■ What to produce:
Below are some entries; set them all down exactly.

■ Supplied records:

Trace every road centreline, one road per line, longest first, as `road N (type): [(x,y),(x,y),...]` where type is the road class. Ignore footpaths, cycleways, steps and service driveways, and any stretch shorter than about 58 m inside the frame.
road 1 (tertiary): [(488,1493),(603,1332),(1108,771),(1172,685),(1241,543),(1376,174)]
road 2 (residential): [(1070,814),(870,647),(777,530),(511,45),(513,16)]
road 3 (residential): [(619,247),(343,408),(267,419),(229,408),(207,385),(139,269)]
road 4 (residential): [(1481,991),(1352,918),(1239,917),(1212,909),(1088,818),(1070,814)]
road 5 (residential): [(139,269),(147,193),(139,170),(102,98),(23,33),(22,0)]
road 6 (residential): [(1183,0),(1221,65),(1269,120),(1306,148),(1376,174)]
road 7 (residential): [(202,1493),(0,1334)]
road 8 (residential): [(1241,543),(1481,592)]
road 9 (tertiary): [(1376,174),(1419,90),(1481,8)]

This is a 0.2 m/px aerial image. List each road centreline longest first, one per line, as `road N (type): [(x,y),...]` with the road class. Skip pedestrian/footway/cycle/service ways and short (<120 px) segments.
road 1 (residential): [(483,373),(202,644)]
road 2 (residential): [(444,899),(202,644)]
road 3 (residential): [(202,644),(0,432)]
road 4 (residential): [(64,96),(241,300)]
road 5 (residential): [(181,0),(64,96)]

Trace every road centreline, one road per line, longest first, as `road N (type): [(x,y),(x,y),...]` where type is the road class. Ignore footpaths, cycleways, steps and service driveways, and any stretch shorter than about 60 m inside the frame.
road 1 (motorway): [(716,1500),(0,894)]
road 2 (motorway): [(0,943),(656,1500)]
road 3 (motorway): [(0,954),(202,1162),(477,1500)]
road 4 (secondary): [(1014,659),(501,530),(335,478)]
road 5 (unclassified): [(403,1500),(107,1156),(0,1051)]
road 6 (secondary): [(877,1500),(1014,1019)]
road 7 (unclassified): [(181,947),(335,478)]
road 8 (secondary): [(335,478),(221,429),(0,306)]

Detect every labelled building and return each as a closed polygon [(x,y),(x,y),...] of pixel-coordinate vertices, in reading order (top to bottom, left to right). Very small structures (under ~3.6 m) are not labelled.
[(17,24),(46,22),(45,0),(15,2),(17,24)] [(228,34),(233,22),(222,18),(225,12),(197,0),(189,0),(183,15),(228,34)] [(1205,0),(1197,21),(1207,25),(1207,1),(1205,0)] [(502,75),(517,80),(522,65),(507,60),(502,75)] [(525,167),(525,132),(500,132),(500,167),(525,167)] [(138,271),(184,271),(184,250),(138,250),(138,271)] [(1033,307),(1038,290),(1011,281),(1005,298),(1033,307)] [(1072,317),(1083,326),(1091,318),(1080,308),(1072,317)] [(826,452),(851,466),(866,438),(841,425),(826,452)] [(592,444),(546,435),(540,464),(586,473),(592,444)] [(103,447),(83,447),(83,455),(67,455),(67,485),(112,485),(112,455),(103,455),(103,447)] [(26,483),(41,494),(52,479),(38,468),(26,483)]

■ Exercise solution:
Trace every road centreline, one road per line, longest first, as `road N (type): [(x,y),(x,y),...]` where type is the road class. Ignore footpaths, cycleways, steps and service driveways, and any stretch shorter than about 58 m inside the frame.
road 1 (tertiary): [(488,1493),(603,1332),(1108,771),(1172,685),(1241,543),(1376,174)]
road 2 (residential): [(1070,814),(870,647),(777,530),(511,45),(513,16)]
road 3 (residential): [(619,247),(343,408),(267,419),(229,408),(207,385),(139,269)]
road 4 (residential): [(1481,991),(1352,918),(1239,917),(1212,909),(1088,818),(1070,814)]
road 5 (residential): [(139,269),(147,193),(139,170),(102,98),(23,33),(22,0)]
road 6 (residential): [(1183,0),(1221,65),(1269,120),(1306,148),(1376,174)]
road 7 (residential): [(202,1493),(0,1334)]
road 8 (residential): [(1241,543),(1481,592)]
road 9 (tertiary): [(1376,174),(1419,90),(1481,8)]

This is a 0.2 m/px aerial image. List each road centreline longest first, one per line, as `road N (type): [(x,y),...]` with the road class. Skip pedestrian/footway/cycle/service ways and short (<120 px) segments.
road 1 (residential): [(483,373),(202,644)]
road 2 (residential): [(444,899),(202,644)]
road 3 (residential): [(202,644),(0,432)]
road 4 (residential): [(64,96),(241,300)]
road 5 (residential): [(181,0),(64,96)]

Trace every road centreline, one road per line, longest first, as `road N (type): [(x,y),(x,y),...]` where type is the road class. Ignore footpaths, cycleways, steps and service driveways, and any stretch shorter than about 60 m inside the frame.
road 1 (motorway): [(716,1500),(0,894)]
road 2 (motorway): [(0,943),(656,1500)]
road 3 (motorway): [(0,954),(202,1162),(477,1500)]
road 4 (secondary): [(1014,659),(501,530),(335,478)]
road 5 (unclassified): [(403,1500),(107,1156),(0,1051)]
road 6 (secondary): [(877,1500),(1014,1019)]
road 7 (unclassified): [(181,947),(335,478)]
road 8 (secondary): [(335,478),(221,429),(0,306)]

Detect every labelled building and return each as a closed polygon [(x,y),(x,y),...] of pixel-coordinate vertices, in reading order (top to bottom, left to right). Very small structures (under ~3.6 m) are not labelled.
[(17,24),(46,22),(45,0),(15,2),(17,24)] [(228,34),(233,22),(222,18),(225,12),(197,0),(189,0),(183,15),(228,34)] [(1205,0),(1197,21),(1207,25),(1207,1),(1205,0)] [(502,75),(517,80),(522,65),(507,60),(502,75)] [(525,167),(525,132),(500,132),(500,167),(525,167)] [(138,271),(184,271),(184,250),(138,250),(138,271)] [(1033,307),(1038,290),(1011,281),(1005,298),(1033,307)] [(1072,317),(1083,326),(1091,318),(1080,308),(1072,317)] [(826,452),(851,466),(866,438),(841,425),(826,452)] [(592,444),(546,435),(540,464),(586,473),(592,444)] [(103,447),(83,447),(83,455),(67,455),(67,485),(112,485),(112,455),(103,455),(103,447)] [(26,483),(41,494),(52,479),(38,468),(26,483)]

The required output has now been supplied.